**Provided material**
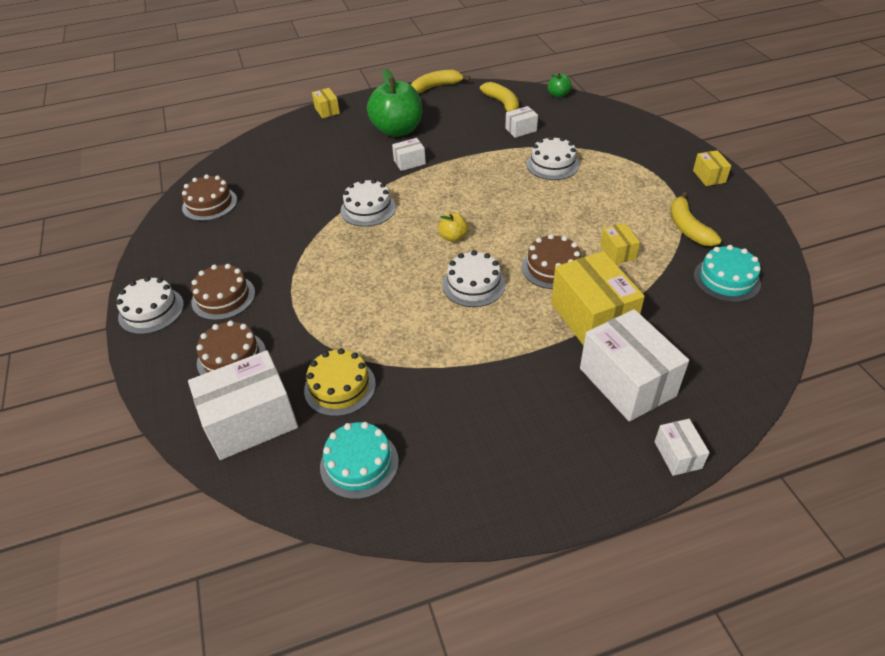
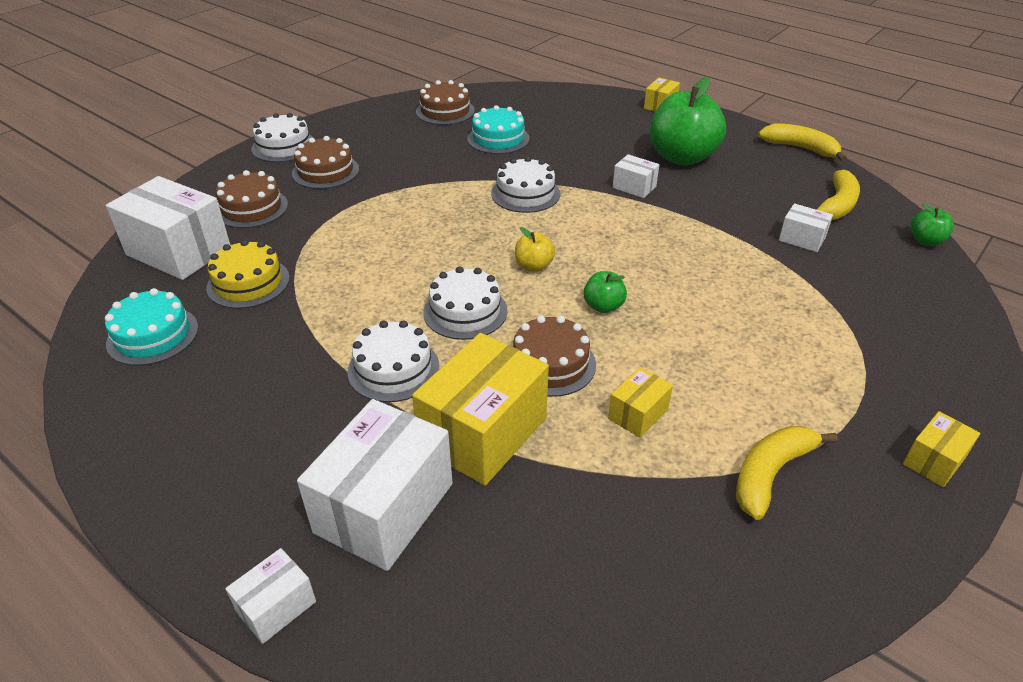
camera: 55 degrees right, 5 degrees down
(517, 226) = (603, 306): none -> green apple
(552, 164) = (761, 291): white cake -> white cake (393, 369)
(726, 279) = (688, 560): turquoise cake -> turquoise cake (498, 138)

**Required work**
Your task is to find every line above containing the word "cake" and copy it.

**Task output**
(552, 164) = (761, 291): white cake -> white cake (393, 369)
(726, 279) = (688, 560): turquoise cake -> turquoise cake (498, 138)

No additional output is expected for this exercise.